__Requirement__: Copy out the full data exactly as given; pictures should not be included.

-- Records for this task follows --

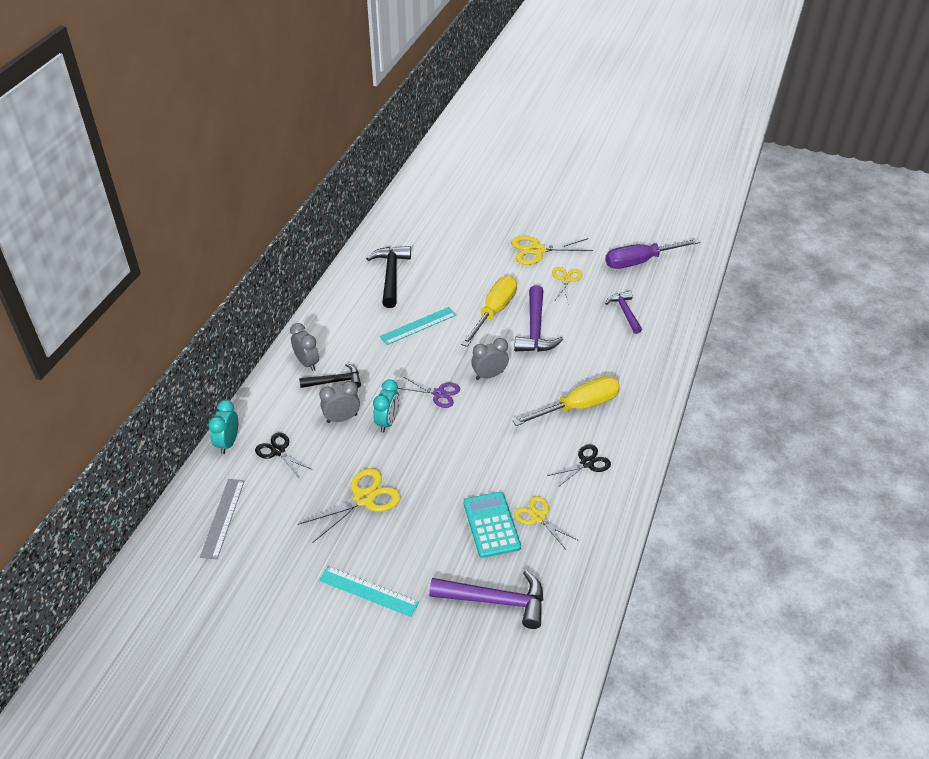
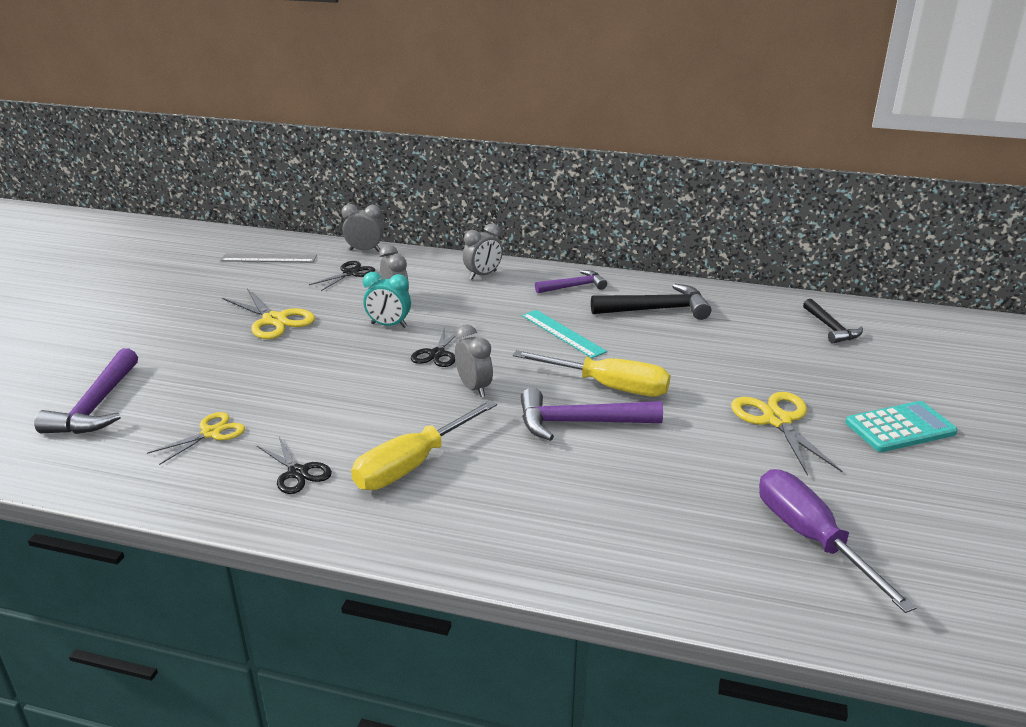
camera: 85 degrees right, 15 degrees down
turquoise clock [208,400,238,454] -> grey clock [342,204,384,252]
black hammer [299,363,361,388] -> black hammer moved to [803,299,863,344]
turquoise ruler [319,566,419,617] -> none
purple scissors [398,377,460,408] -> black scissors [411,327,455,367]
turquoise calculator [464,492,521,558] -> turquoise calculator moved to [845,401,958,452]
yellow screwdriver [513,376,620,426] -> yellow screwdriver turned 75 degrees clockwise [351,400,497,490]
yellow scissors [552,267,582,301] -> none
purple hammer [605,291,642,334] -> purple hammer moved to [535,270,607,293]

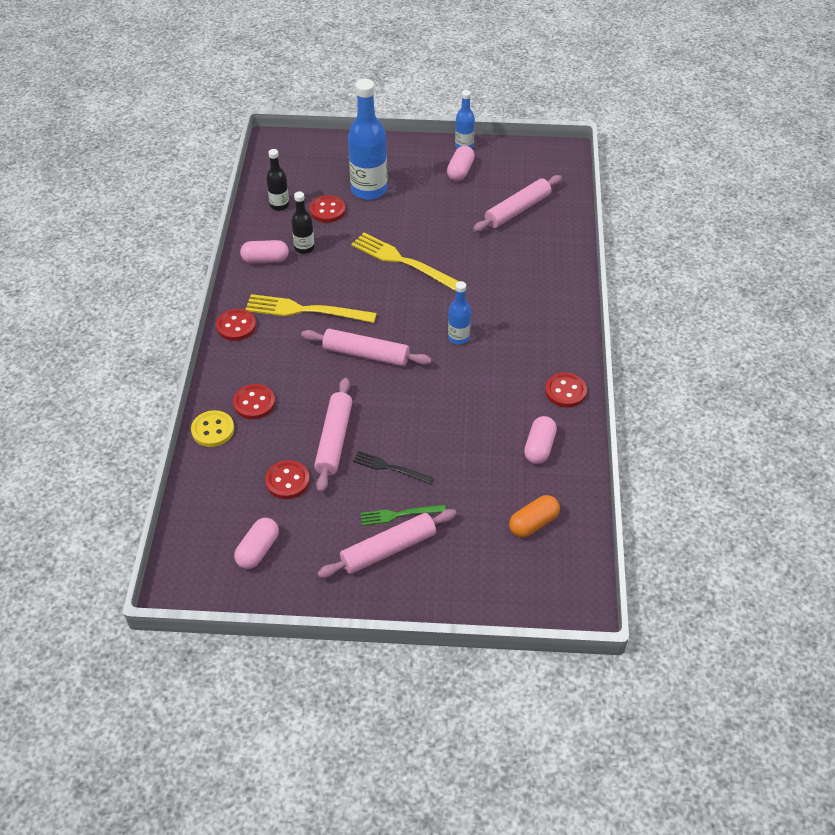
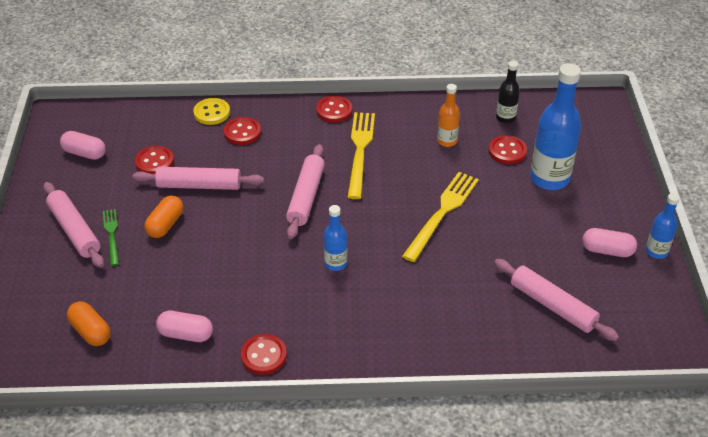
camera: 85 degrees right, 5 degrees down
pink capsule [240,240,289,263] -> none
black bottle [291,191,314,254] -> orange bottle [437,84,460,147]
black fork [353,451,433,484] -> orange capsule [144,195,184,238]

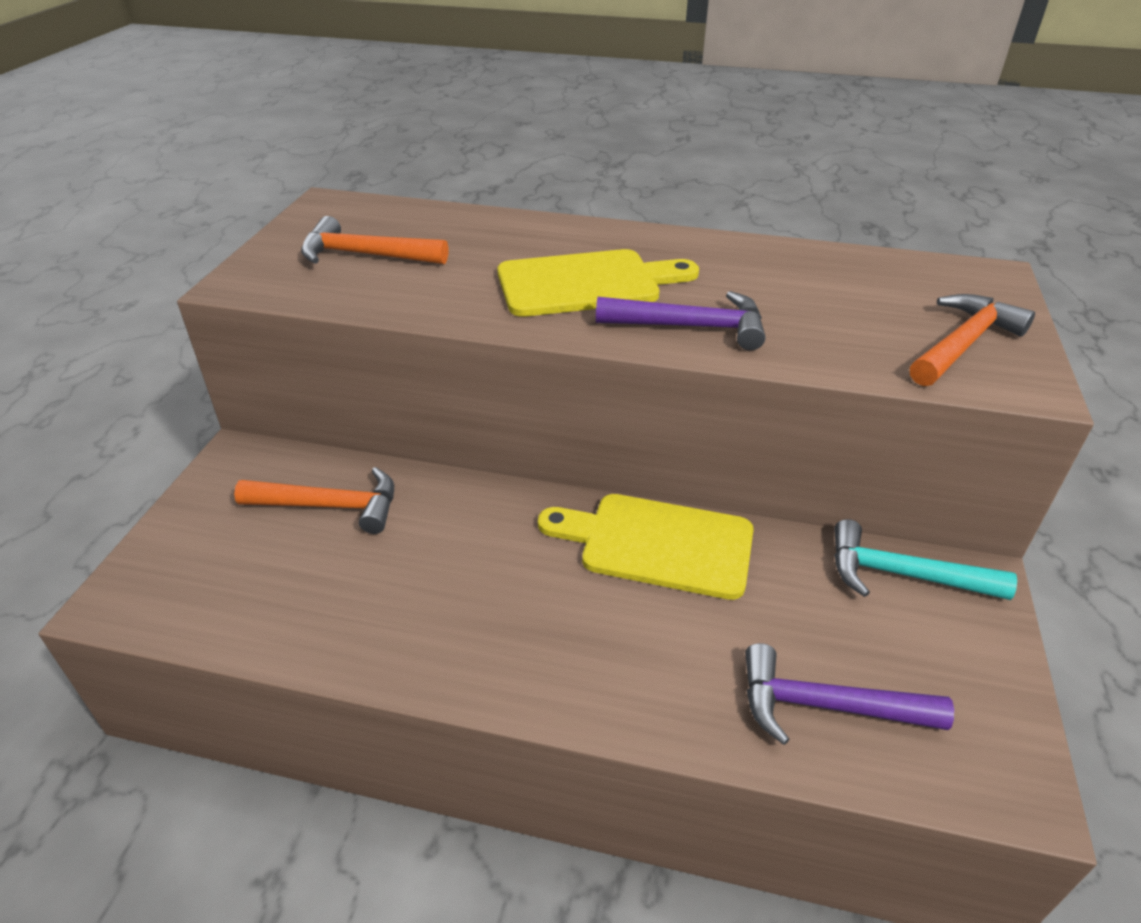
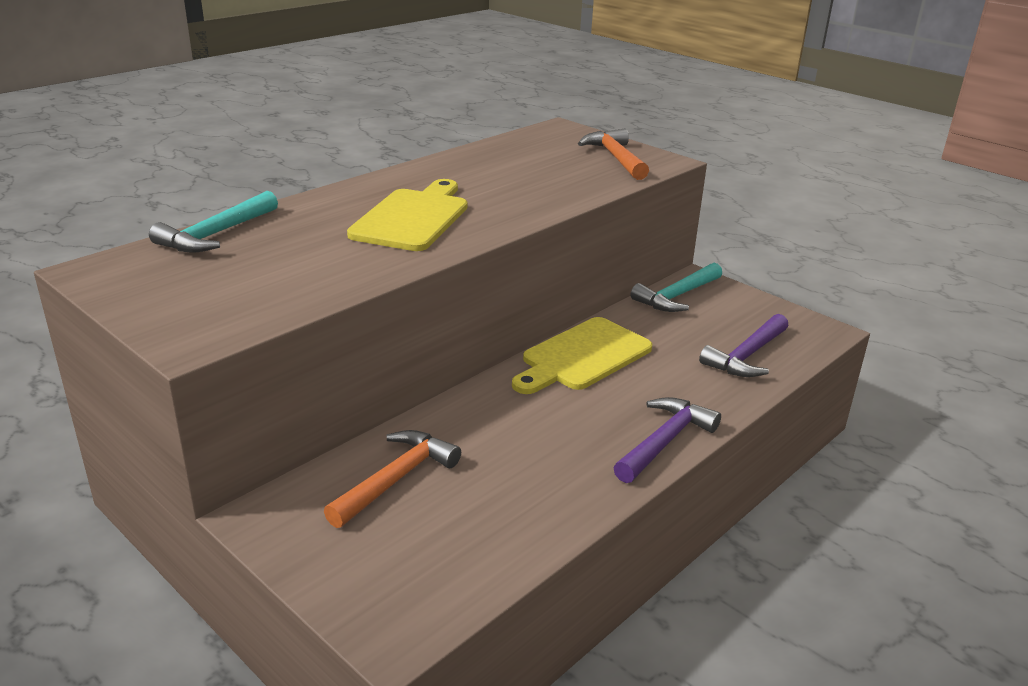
camera: 60 degrees left, 10 degrees down
orange hammer [301,216,448,264] -> none
purple hammer [596,291,765,350] -> purple hammer moved to [614,397,721,483]
none -> turquoise hammer [149,191,278,252]

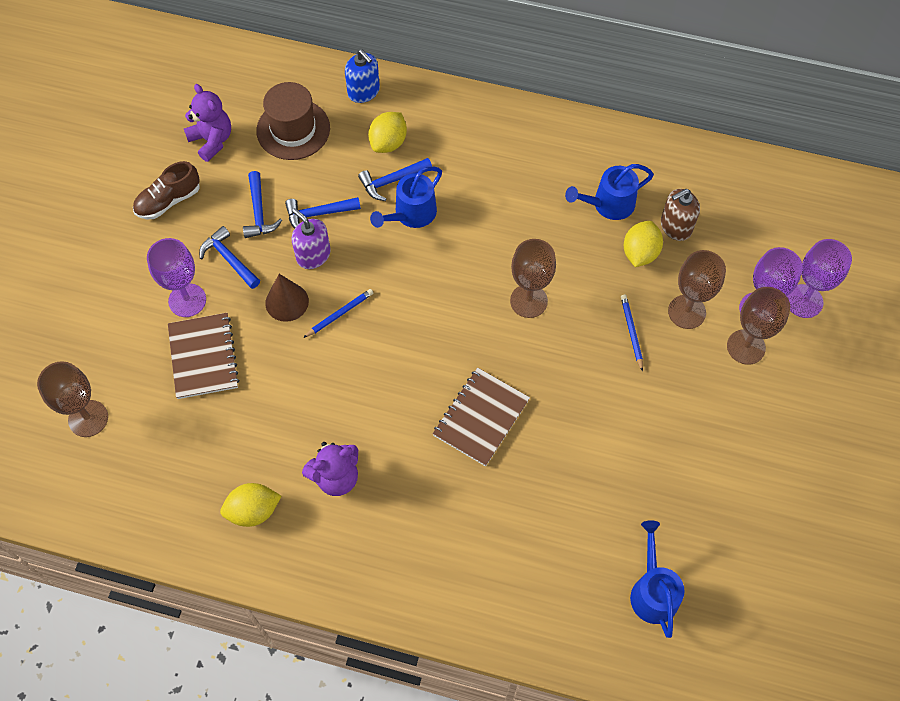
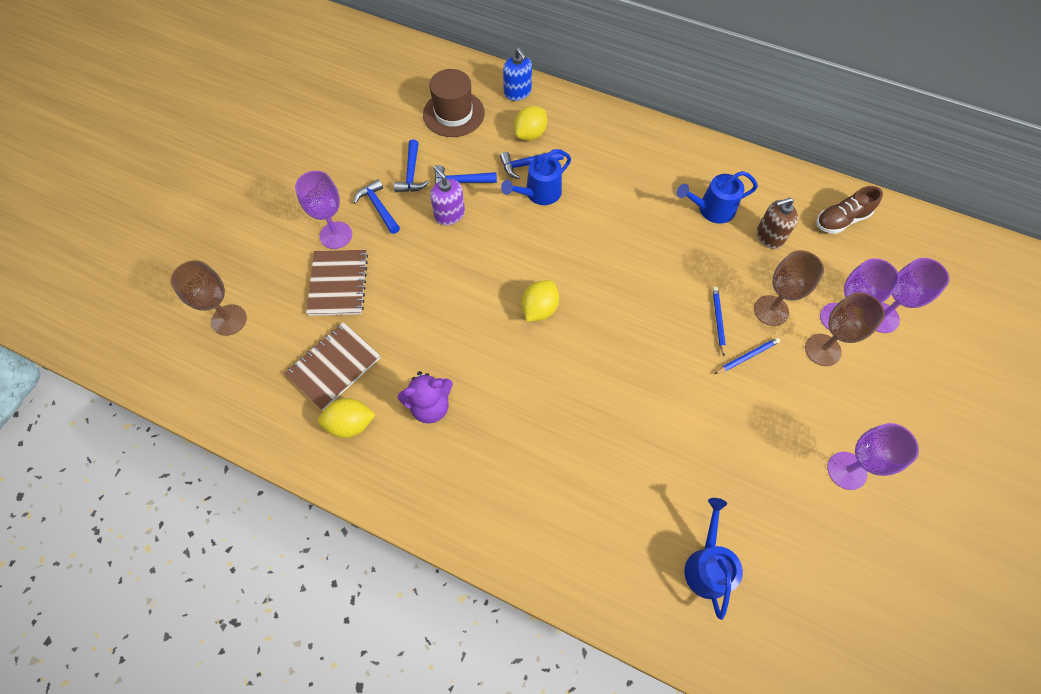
camera: 10 degrees right, 0 degrees up
brown shoe [133,161,200,219] -> brown shoe moved to [816,186,883,234]
purple teddy bear [184,84,231,162] -> none
brown cone [265,274,309,322] -> none
blue pencil [303,289,373,338] -> blue pencil moved to [714,337,780,374]
brown notebook [433,368,530,466] -> brown notebook moved to [284,322,381,411]
brown goblet [510,239,556,318] -> none
yellow lemon [624,221,663,267] -> yellow lemon moved to [521,280,559,322]
none -> purple goblet [827,423,919,490]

-- Records for this task concluded --

__Completed exercise__:
camera: 85 degrees right, 15 degrees down
turquoise clock [208,400,238,454] -> grey clock [342,204,384,252]
black hammer [299,363,361,388] -> black hammer moved to [803,299,863,344]
turquoise ruler [319,566,419,617] -> none
purple scissors [398,377,460,408] -> black scissors [411,327,455,367]
turquoise calculator [464,492,521,558] -> turquoise calculator moved to [845,401,958,452]
yellow screwdriver [513,376,620,426] -> yellow screwdriver turned 75 degrees clockwise [351,400,497,490]
yellow scissors [552,267,582,301] -> none
purple hammer [605,291,642,334] -> purple hammer moved to [535,270,607,293]

camera: 85 degrees right, 5 degrees down
pink capsule [240,240,289,263] -> none
black bottle [291,191,314,254] -> orange bottle [437,84,460,147]
black fork [353,451,433,484] -> orange capsule [144,195,184,238]

camera: 60 degrees left, 10 degrees down
orange hammer [301,216,448,264] -> none
purple hammer [596,291,765,350] -> purple hammer moved to [614,397,721,483]
none -> turquoise hammer [149,191,278,252]

camera: 10 degrees right, 0 degrees up
brown shoe [133,161,200,219] -> brown shoe moved to [816,186,883,234]
purple teddy bear [184,84,231,162] -> none
brown cone [265,274,309,322] -> none
blue pencil [303,289,373,338] -> blue pencil moved to [714,337,780,374]
brown notebook [433,368,530,466] -> brown notebook moved to [284,322,381,411]
brown goblet [510,239,556,318] -> none
yellow lemon [624,221,663,267] -> yellow lemon moved to [521,280,559,322]
none -> purple goblet [827,423,919,490]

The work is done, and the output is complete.